◆ What you should do ◆
The listing must be copied out in full and exactly; no images go with it.

**********

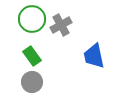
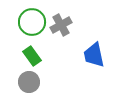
green circle: moved 3 px down
blue trapezoid: moved 1 px up
gray circle: moved 3 px left
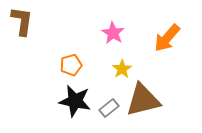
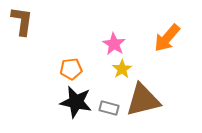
pink star: moved 1 px right, 11 px down
orange pentagon: moved 4 px down; rotated 10 degrees clockwise
black star: moved 1 px right, 1 px down
gray rectangle: rotated 54 degrees clockwise
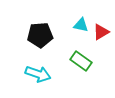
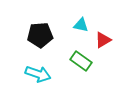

**********

◆ Task result ◆
green circle: moved 3 px down
blue trapezoid: moved 1 px up
gray circle: moved 3 px left
pink star: moved 1 px right, 11 px down
orange pentagon: moved 4 px down; rotated 10 degrees clockwise
black star: moved 1 px right, 1 px down
gray rectangle: rotated 54 degrees clockwise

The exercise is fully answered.